> **Work instruction**:
When you reach the line that contains "move: gâteau (marron)" in the entries below, begin returning lines exactly as written and continue through the last one.

> **Data extracts**:
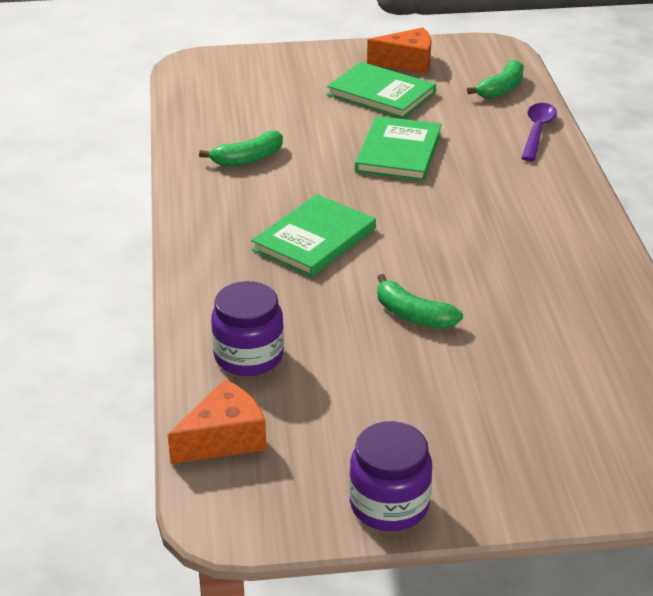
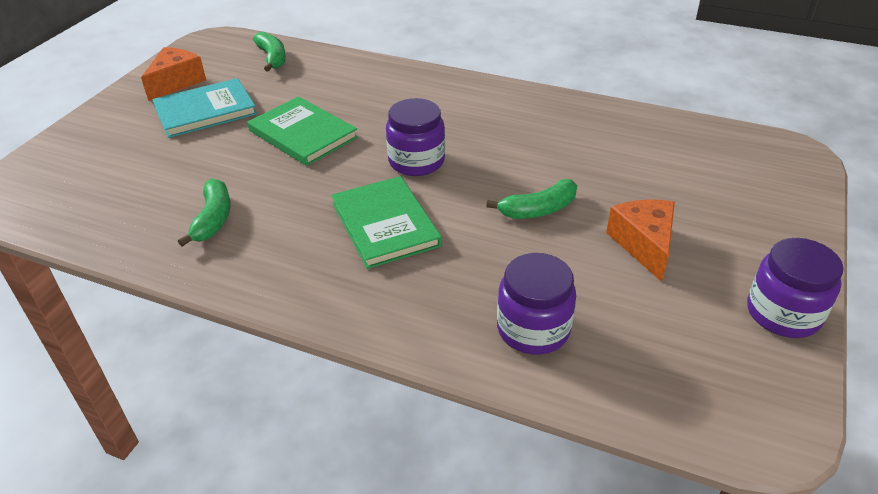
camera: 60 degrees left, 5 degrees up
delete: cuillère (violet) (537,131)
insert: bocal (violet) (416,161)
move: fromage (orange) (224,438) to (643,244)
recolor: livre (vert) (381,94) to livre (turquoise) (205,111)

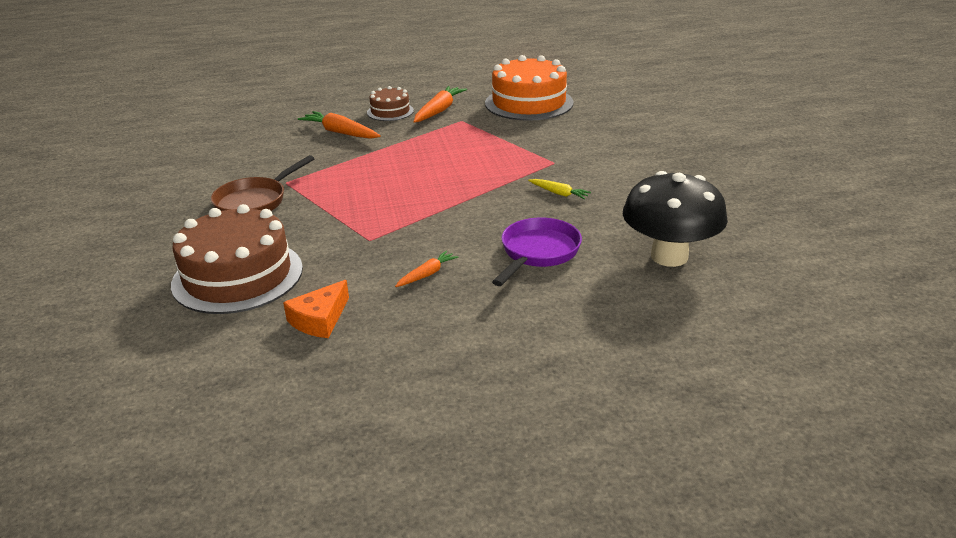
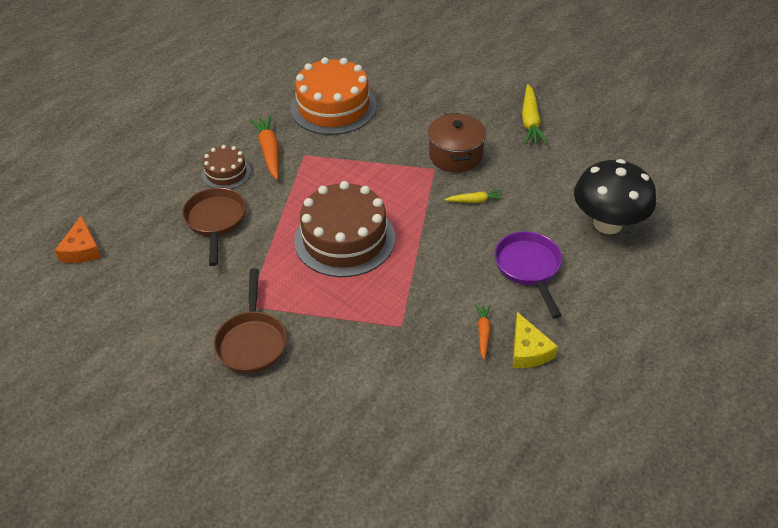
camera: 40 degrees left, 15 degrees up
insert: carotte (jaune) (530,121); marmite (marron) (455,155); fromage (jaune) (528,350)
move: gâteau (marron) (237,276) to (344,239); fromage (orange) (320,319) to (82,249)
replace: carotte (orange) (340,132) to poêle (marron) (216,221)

> **Exercise solution**:
move: gâteau (marron) (237,276) to (344,239); fromage (orange) (320,319) to (82,249)
replace: carotte (orange) (340,132) to poêle (marron) (216,221)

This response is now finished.